(Excerpts from a dataset)

====

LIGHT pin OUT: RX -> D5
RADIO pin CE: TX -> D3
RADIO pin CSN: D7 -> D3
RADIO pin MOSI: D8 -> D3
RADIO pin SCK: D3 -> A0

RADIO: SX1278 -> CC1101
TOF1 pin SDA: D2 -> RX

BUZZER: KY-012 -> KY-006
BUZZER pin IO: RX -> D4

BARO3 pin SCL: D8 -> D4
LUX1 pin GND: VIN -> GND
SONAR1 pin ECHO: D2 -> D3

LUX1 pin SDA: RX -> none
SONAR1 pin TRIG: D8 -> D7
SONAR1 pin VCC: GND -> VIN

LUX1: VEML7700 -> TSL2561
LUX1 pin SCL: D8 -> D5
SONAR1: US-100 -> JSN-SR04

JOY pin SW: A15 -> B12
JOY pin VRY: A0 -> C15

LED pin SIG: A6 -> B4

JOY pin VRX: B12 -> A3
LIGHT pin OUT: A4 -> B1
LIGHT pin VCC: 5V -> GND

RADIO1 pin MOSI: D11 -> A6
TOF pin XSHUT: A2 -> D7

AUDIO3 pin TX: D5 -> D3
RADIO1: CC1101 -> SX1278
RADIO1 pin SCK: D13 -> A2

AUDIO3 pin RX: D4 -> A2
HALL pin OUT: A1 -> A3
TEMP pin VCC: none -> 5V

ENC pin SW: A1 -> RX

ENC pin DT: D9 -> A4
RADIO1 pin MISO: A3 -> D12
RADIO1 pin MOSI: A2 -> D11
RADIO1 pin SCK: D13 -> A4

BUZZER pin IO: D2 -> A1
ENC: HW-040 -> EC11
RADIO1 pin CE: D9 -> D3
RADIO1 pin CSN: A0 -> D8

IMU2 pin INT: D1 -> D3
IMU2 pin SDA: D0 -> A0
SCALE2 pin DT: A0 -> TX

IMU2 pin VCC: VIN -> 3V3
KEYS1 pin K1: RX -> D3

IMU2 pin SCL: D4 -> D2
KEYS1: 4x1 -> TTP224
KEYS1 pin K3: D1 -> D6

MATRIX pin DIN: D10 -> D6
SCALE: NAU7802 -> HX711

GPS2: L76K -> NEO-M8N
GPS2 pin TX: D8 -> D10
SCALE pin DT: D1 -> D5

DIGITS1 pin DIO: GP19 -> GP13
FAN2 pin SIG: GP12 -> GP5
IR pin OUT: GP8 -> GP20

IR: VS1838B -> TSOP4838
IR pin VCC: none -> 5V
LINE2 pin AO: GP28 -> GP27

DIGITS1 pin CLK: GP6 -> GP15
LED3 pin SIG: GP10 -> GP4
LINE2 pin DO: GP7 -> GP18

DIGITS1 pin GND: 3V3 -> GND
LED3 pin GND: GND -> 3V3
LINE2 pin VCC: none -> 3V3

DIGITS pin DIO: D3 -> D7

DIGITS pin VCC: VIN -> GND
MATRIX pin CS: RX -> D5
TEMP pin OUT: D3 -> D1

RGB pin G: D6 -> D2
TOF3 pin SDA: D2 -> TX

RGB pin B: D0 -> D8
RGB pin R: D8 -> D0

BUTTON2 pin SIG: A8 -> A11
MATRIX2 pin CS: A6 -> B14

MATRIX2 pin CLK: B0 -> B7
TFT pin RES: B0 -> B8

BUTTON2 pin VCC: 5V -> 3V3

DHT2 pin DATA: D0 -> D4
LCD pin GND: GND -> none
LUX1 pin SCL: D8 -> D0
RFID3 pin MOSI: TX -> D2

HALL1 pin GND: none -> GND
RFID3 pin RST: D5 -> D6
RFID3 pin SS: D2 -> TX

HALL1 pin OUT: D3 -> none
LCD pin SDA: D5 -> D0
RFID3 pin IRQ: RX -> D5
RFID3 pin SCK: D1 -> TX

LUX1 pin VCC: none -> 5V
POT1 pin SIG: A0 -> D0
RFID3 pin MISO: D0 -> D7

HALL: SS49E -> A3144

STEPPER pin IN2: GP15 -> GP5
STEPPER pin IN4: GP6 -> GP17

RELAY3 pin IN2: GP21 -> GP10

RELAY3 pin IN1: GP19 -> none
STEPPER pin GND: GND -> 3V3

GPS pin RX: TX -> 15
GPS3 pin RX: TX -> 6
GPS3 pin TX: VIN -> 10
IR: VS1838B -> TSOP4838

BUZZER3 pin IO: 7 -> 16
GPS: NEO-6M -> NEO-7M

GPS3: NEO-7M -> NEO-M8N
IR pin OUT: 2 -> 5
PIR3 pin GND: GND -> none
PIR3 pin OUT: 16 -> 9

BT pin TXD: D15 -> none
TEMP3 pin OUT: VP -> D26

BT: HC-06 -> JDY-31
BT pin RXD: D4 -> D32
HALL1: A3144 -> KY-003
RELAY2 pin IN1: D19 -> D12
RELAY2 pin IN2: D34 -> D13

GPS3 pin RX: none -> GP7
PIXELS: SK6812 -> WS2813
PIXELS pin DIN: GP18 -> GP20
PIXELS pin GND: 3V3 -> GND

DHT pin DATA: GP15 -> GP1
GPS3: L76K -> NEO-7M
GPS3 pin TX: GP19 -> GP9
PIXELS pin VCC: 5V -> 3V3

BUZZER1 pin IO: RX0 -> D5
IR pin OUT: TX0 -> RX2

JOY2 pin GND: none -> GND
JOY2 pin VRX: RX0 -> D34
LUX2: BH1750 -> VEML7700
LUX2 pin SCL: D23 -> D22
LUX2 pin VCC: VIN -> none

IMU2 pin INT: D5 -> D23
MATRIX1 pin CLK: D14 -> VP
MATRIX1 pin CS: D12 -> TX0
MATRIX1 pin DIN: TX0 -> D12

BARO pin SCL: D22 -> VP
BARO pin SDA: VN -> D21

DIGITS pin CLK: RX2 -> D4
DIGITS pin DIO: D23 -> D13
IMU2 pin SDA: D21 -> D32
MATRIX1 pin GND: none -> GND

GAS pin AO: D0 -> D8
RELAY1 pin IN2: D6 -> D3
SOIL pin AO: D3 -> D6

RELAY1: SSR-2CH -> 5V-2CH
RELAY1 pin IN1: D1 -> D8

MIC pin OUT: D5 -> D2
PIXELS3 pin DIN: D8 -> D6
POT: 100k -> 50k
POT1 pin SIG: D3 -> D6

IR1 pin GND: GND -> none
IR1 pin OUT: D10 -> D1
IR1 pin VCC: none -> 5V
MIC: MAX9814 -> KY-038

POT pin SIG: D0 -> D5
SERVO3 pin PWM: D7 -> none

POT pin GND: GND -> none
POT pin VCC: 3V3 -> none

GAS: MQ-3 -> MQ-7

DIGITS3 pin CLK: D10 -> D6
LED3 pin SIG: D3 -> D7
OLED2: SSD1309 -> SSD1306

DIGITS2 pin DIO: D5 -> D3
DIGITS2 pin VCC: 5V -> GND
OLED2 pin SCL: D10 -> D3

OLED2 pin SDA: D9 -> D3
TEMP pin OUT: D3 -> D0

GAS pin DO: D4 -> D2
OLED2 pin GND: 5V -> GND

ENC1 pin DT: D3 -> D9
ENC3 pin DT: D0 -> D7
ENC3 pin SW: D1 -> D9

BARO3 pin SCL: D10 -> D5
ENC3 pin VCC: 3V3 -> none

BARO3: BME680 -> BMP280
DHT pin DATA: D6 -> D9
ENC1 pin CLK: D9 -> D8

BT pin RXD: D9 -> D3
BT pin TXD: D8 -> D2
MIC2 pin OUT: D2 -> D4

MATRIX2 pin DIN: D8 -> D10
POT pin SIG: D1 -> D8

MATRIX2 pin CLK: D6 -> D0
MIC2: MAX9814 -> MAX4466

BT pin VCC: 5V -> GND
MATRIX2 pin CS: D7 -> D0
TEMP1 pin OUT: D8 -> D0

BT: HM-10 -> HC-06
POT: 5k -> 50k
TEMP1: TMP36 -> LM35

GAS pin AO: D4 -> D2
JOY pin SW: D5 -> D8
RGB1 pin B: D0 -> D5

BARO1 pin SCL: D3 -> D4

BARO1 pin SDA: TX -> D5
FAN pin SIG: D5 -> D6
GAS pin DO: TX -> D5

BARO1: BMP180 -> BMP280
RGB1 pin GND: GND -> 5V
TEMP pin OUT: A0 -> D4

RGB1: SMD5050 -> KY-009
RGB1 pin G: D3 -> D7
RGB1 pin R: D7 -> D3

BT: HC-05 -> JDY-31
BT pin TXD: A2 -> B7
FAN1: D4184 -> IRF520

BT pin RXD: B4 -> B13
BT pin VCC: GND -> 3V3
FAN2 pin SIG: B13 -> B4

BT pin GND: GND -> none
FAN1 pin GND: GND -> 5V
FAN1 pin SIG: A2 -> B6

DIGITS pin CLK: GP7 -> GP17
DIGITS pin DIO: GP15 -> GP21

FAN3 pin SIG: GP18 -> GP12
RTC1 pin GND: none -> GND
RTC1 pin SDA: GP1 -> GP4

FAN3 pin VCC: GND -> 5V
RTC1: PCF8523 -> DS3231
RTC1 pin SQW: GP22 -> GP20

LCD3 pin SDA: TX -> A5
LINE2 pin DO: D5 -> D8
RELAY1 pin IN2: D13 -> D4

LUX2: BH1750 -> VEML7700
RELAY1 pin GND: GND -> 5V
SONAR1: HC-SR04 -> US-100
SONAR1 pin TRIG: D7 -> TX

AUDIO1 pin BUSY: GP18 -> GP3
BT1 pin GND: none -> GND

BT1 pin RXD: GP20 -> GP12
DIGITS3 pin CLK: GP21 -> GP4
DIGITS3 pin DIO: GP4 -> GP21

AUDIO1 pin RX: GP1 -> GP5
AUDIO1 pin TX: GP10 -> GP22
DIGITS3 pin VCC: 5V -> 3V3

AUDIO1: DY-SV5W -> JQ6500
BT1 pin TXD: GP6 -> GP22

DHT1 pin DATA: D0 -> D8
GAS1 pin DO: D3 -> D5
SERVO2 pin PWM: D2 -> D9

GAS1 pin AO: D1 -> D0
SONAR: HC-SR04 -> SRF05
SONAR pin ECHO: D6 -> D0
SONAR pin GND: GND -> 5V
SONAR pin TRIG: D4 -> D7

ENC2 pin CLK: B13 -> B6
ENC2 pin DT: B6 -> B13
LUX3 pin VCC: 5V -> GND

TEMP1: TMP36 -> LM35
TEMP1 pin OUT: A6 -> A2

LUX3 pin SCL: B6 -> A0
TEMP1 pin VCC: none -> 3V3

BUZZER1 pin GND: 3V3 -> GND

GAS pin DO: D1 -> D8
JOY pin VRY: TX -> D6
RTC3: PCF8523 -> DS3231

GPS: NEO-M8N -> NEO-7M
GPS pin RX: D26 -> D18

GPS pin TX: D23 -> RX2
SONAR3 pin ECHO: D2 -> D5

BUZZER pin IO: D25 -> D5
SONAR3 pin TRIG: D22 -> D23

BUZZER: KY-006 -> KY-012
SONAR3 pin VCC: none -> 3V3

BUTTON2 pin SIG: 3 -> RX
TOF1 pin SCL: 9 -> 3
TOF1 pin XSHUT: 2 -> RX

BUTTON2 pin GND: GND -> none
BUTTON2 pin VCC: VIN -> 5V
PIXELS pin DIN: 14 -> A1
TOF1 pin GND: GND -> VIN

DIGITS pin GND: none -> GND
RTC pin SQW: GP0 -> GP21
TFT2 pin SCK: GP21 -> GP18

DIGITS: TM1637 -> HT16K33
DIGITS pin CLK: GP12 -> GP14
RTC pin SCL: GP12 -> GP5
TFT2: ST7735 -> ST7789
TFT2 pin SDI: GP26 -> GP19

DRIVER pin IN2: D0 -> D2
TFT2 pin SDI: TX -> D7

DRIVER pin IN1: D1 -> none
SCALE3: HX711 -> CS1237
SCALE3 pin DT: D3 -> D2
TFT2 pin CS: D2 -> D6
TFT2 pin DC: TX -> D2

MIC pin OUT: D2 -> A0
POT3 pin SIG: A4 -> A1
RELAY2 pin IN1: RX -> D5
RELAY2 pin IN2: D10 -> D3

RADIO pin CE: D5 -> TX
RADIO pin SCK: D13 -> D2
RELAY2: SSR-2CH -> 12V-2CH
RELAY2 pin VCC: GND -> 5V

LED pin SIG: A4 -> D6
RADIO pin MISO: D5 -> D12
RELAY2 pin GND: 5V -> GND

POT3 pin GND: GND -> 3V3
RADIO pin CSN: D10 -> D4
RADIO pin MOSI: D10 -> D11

====

▶ _Problem to solve_:
Print, without alteration, only the lines above between the one holding "RGB1: SMD5050 -> KY-009" and the one holding "RADIO pin SCK: D13 -> D2", inclusive.

▶ _Output for this task_:
RGB1: SMD5050 -> KY-009
RGB1 pin G: D3 -> D7
RGB1 pin R: D7 -> D3

BT: HC-05 -> JDY-31
BT pin TXD: A2 -> B7
FAN1: D4184 -> IRF520

BT pin RXD: B4 -> B13
BT pin VCC: GND -> 3V3
FAN2 pin SIG: B13 -> B4

BT pin GND: GND -> none
FAN1 pin GND: GND -> 5V
FAN1 pin SIG: A2 -> B6

DIGITS pin CLK: GP7 -> GP17
DIGITS pin DIO: GP15 -> GP21

FAN3 pin SIG: GP18 -> GP12
RTC1 pin GND: none -> GND
RTC1 pin SDA: GP1 -> GP4

FAN3 pin VCC: GND -> 5V
RTC1: PCF8523 -> DS3231
RTC1 pin SQW: GP22 -> GP20

LCD3 pin SDA: TX -> A5
LINE2 pin DO: D5 -> D8
RELAY1 pin IN2: D13 -> D4

LUX2: BH1750 -> VEML7700
RELAY1 pin GND: GND -> 5V
SONAR1: HC-SR04 -> US-100
SONAR1 pin TRIG: D7 -> TX

AUDIO1 pin BUSY: GP18 -> GP3
BT1 pin GND: none -> GND

BT1 pin RXD: GP20 -> GP12
DIGITS3 pin CLK: GP21 -> GP4
DIGITS3 pin DIO: GP4 -> GP21

AUDIO1 pin RX: GP1 -> GP5
AUDIO1 pin TX: GP10 -> GP22
DIGITS3 pin VCC: 5V -> 3V3

AUDIO1: DY-SV5W -> JQ6500
BT1 pin TXD: GP6 -> GP22

DHT1 pin DATA: D0 -> D8
GAS1 pin DO: D3 -> D5
SERVO2 pin PWM: D2 -> D9

GAS1 pin AO: D1 -> D0
SONAR: HC-SR04 -> SRF05
SONAR pin ECHO: D6 -> D0
SONAR pin GND: GND -> 5V
SONAR pin TRIG: D4 -> D7

ENC2 pin CLK: B13 -> B6
ENC2 pin DT: B6 -> B13
LUX3 pin VCC: 5V -> GND

TEMP1: TMP36 -> LM35
TEMP1 pin OUT: A6 -> A2

LUX3 pin SCL: B6 -> A0
TEMP1 pin VCC: none -> 3V3

BUZZER1 pin GND: 3V3 -> GND

GAS pin DO: D1 -> D8
JOY pin VRY: TX -> D6
RTC3: PCF8523 -> DS3231

GPS: NEO-M8N -> NEO-7M
GPS pin RX: D26 -> D18

GPS pin TX: D23 -> RX2
SONAR3 pin ECHO: D2 -> D5

BUZZER pin IO: D25 -> D5
SONAR3 pin TRIG: D22 -> D23

BUZZER: KY-006 -> KY-012
SONAR3 pin VCC: none -> 3V3

BUTTON2 pin SIG: 3 -> RX
TOF1 pin SCL: 9 -> 3
TOF1 pin XSHUT: 2 -> RX

BUTTON2 pin GND: GND -> none
BUTTON2 pin VCC: VIN -> 5V
PIXELS pin DIN: 14 -> A1
TOF1 pin GND: GND -> VIN

DIGITS pin GND: none -> GND
RTC pin SQW: GP0 -> GP21
TFT2 pin SCK: GP21 -> GP18

DIGITS: TM1637 -> HT16K33
DIGITS pin CLK: GP12 -> GP14
RTC pin SCL: GP12 -> GP5
TFT2: ST7735 -> ST7789
TFT2 pin SDI: GP26 -> GP19

DRIVER pin IN2: D0 -> D2
TFT2 pin SDI: TX -> D7

DRIVER pin IN1: D1 -> none
SCALE3: HX711 -> CS1237
SCALE3 pin DT: D3 -> D2
TFT2 pin CS: D2 -> D6
TFT2 pin DC: TX -> D2

MIC pin OUT: D2 -> A0
POT3 pin SIG: A4 -> A1
RELAY2 pin IN1: RX -> D5
RELAY2 pin IN2: D10 -> D3

RADIO pin CE: D5 -> TX
RADIO pin SCK: D13 -> D2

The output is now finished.